(Material supplied begins)

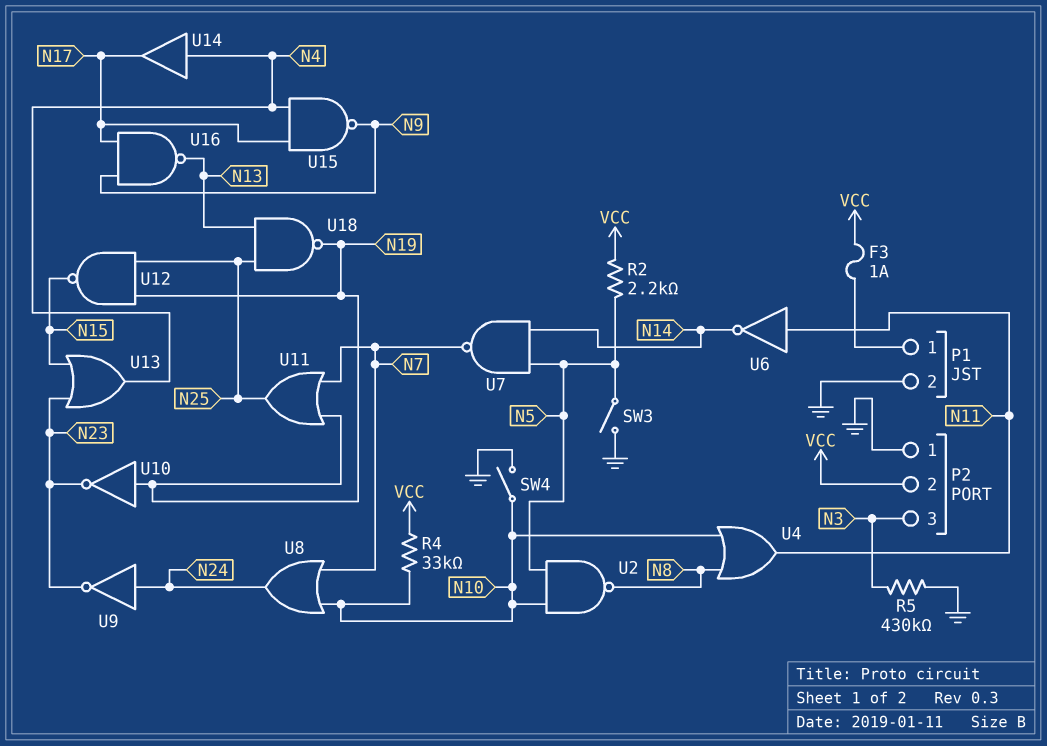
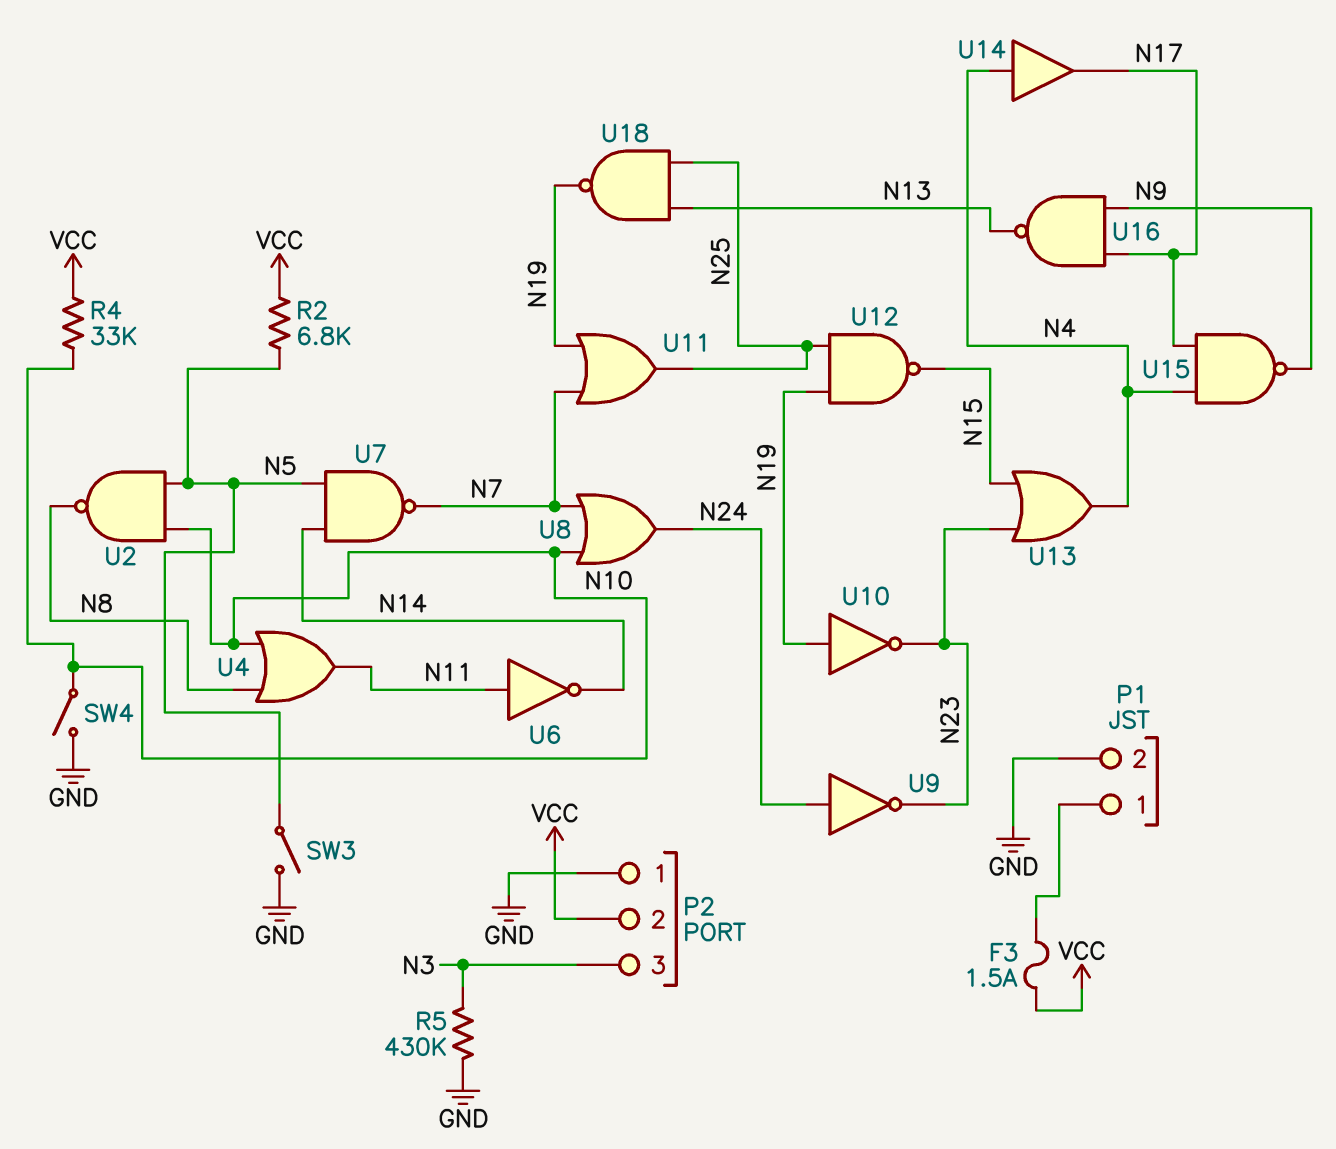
F3: 1A (P1/1, VCC) -> 1.5A (P1/1, VCC)
R2: 2.2k (N5, VCC) -> 6.8k (N5, VCC)

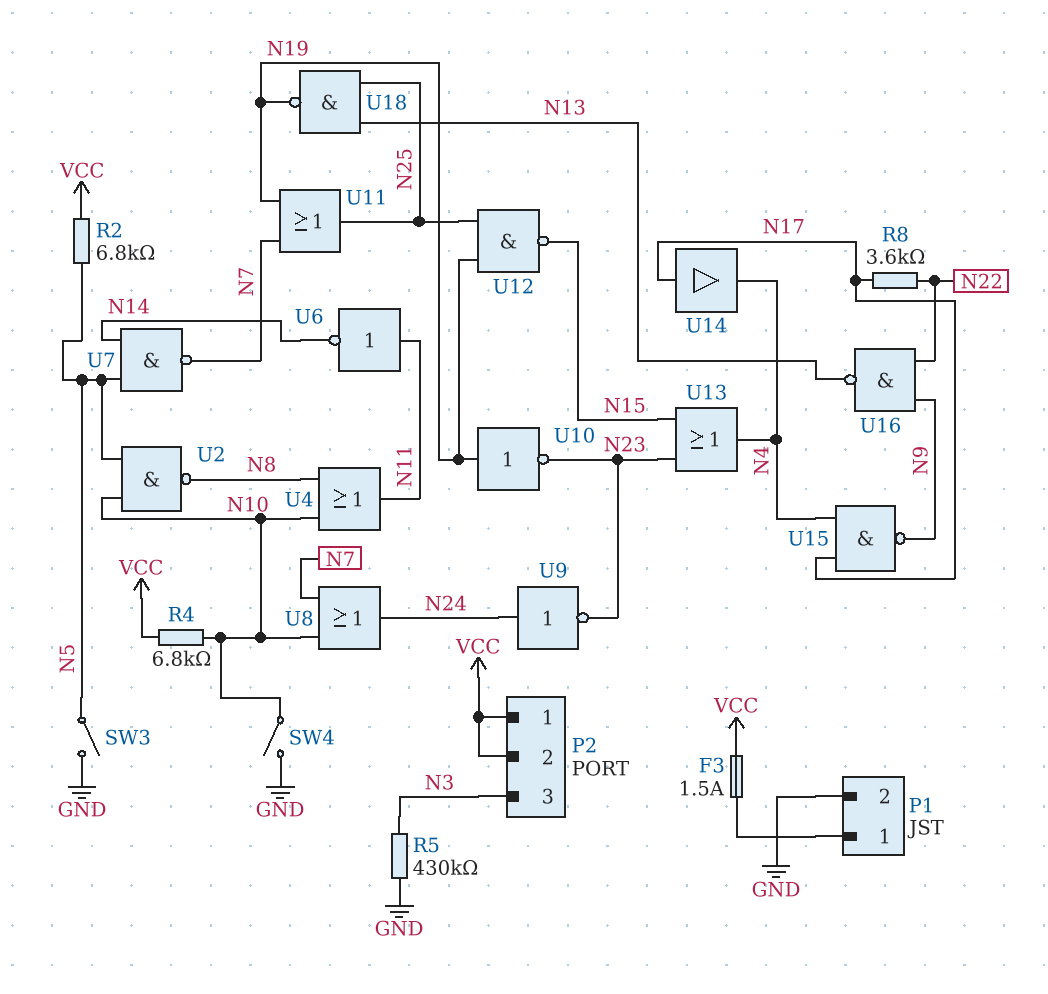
P2 pin 1: GND -> VCC
R4: 33k (N10, VCC) -> 6.8k (N10, VCC)
R8: none -> 3.6k (N17, N22)
U14: buffer (in N4, out N17) -> buffer (in N17, out N4)
U16: NAND (in N9, in N17, out N13) -> NAND (in N9, in N22, out N13)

(Material supplied ends)

- _Your task_: The data above must be copied exactly. Leave out the pictures.

- _Response to the task_:
F3: 1A (P1/1, VCC) -> 1.5A (P1/1, VCC)
R2: 2.2k (N5, VCC) -> 6.8k (N5, VCC)

P2 pin 1: GND -> VCC
R4: 33k (N10, VCC) -> 6.8k (N10, VCC)
R8: none -> 3.6k (N17, N22)
U14: buffer (in N4, out N17) -> buffer (in N17, out N4)
U16: NAND (in N9, in N17, out N13) -> NAND (in N9, in N22, out N13)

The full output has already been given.